Exercise — Return each line exactly, beginning with the one that has "orange dice: 0 -> 4" and finishing with the final line of the material. Drop any pictures.
Start of Data supplied
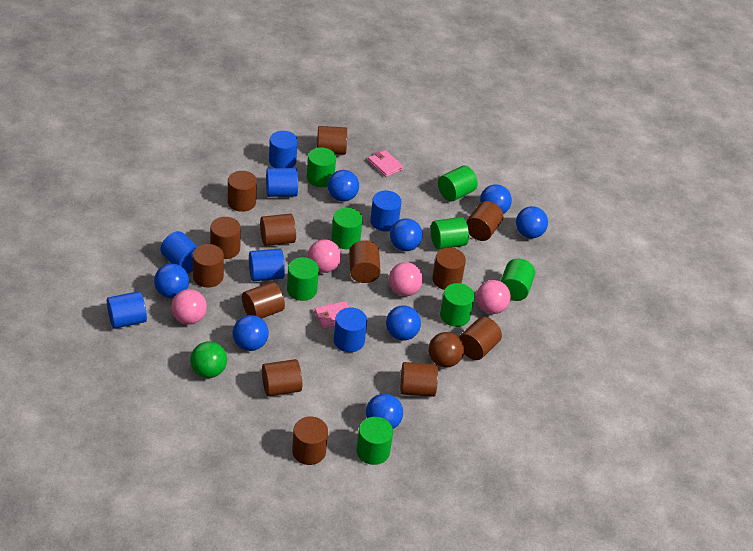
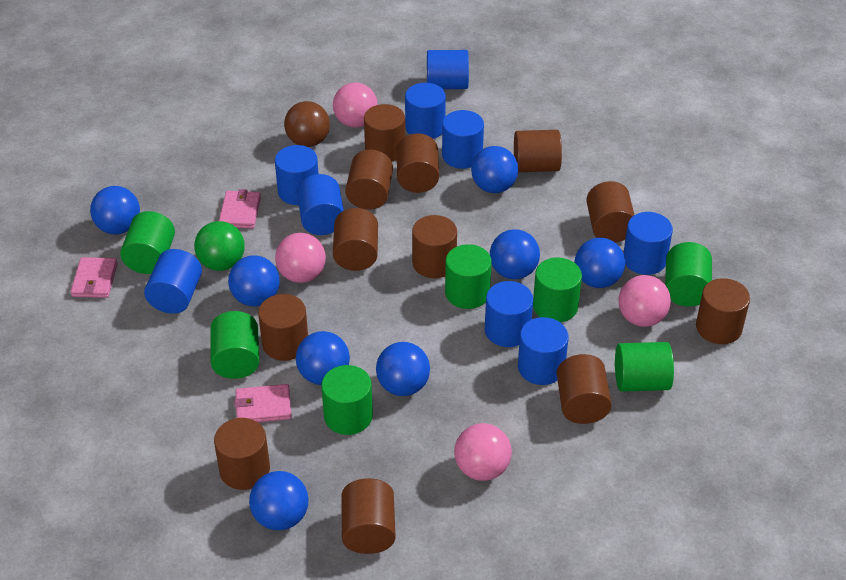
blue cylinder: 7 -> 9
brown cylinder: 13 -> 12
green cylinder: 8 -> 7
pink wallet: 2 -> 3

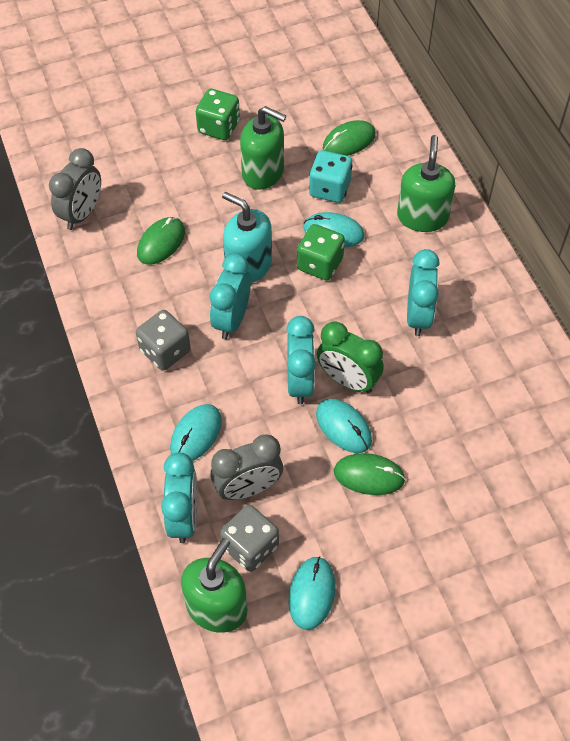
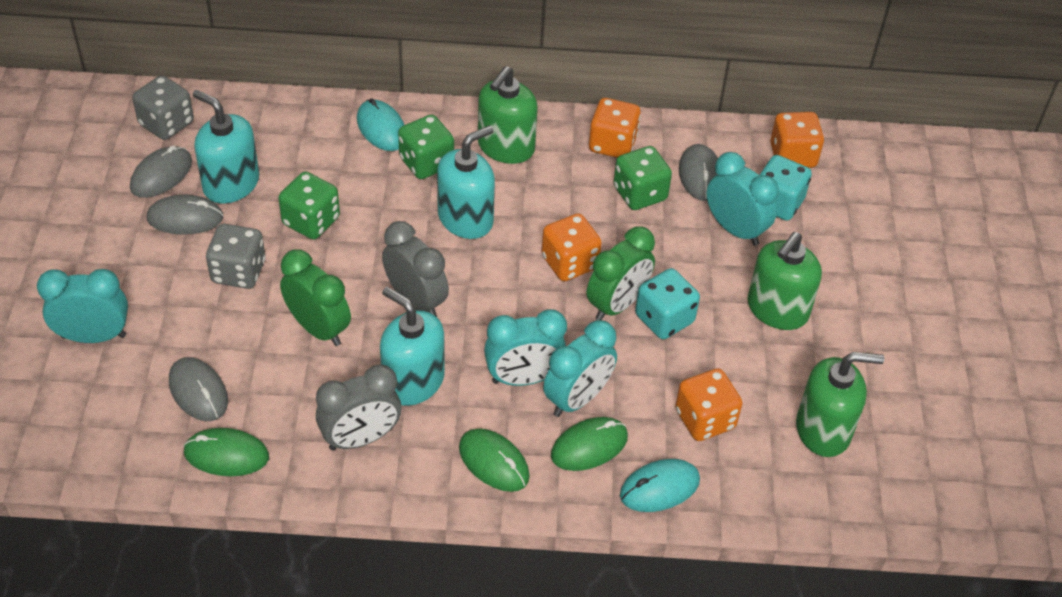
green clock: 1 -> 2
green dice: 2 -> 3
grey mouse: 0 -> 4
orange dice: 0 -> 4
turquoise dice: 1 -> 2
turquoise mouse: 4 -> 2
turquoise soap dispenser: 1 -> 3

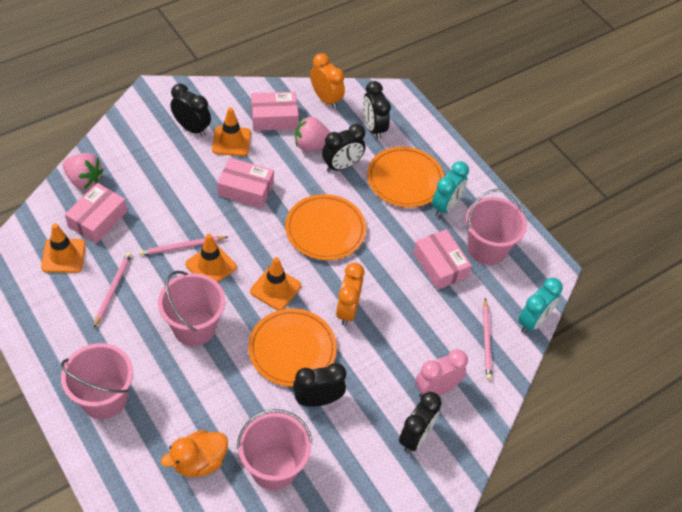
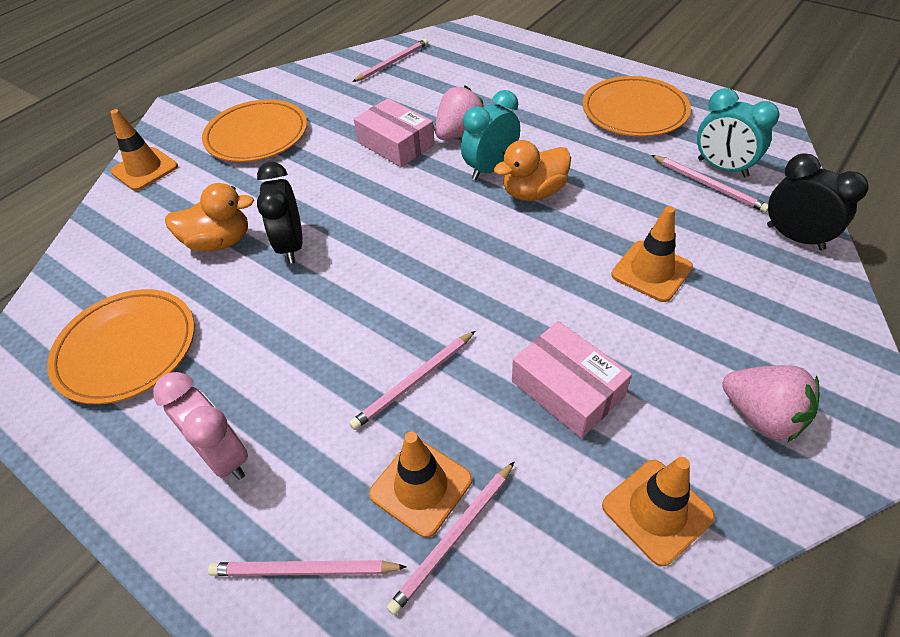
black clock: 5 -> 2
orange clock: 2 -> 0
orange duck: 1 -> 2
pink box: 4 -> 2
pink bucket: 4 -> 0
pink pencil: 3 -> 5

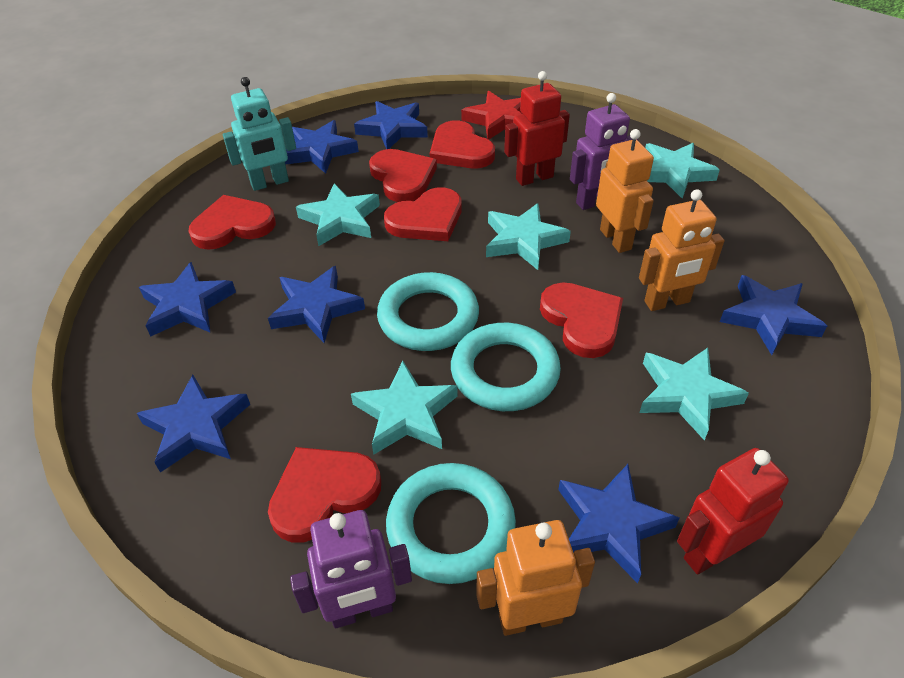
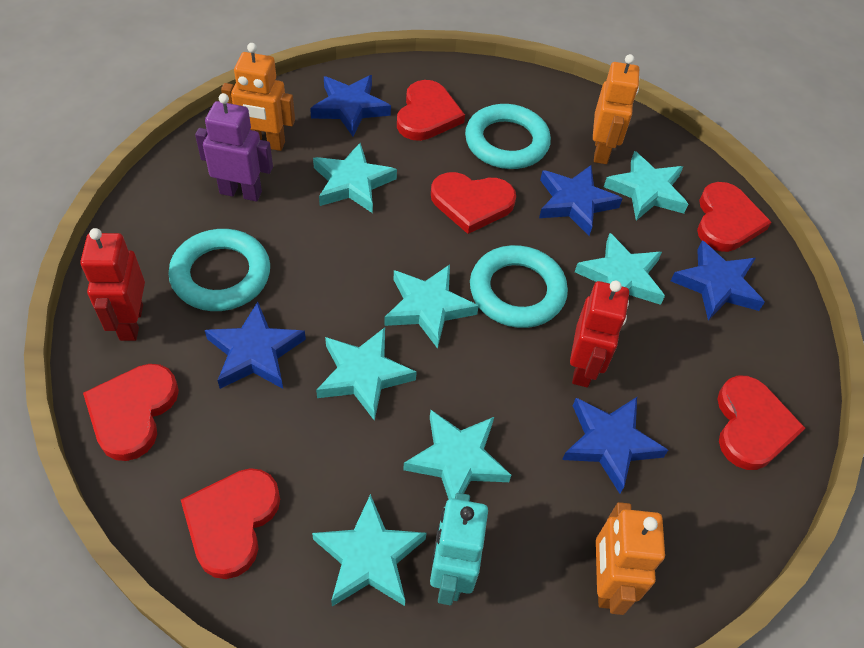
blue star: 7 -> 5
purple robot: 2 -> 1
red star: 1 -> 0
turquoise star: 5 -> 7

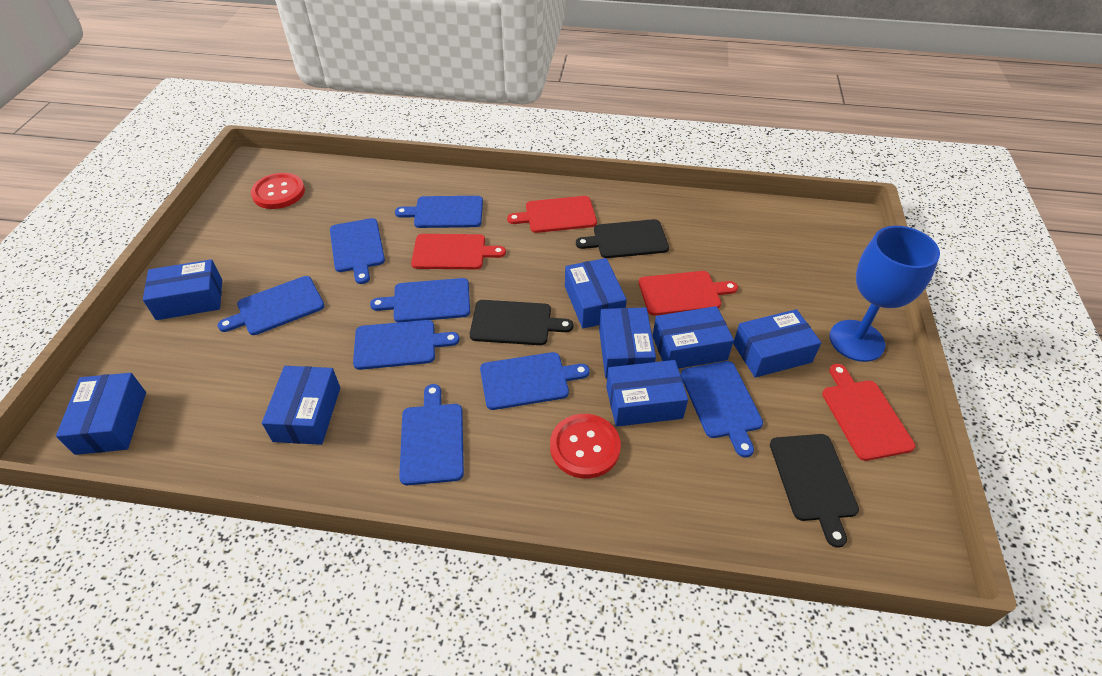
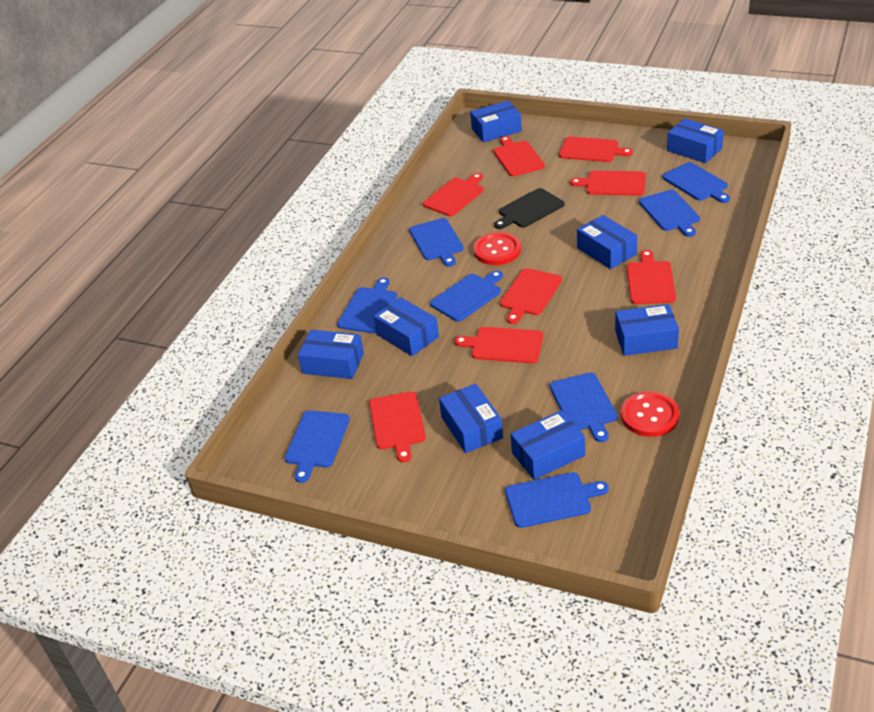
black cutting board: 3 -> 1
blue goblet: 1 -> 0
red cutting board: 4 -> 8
End of Data supplied
Expected output —
orange dice: 0 -> 4
turquoise dice: 1 -> 2
turquoise mouse: 4 -> 2
turquoise soap dispenser: 1 -> 3

black clock: 5 -> 2
orange clock: 2 -> 0
orange duck: 1 -> 2
pink box: 4 -> 2
pink bucket: 4 -> 0
pink pencil: 3 -> 5

blue star: 7 -> 5
purple robot: 2 -> 1
red star: 1 -> 0
turquoise star: 5 -> 7

black cutting board: 3 -> 1
blue goblet: 1 -> 0
red cutting board: 4 -> 8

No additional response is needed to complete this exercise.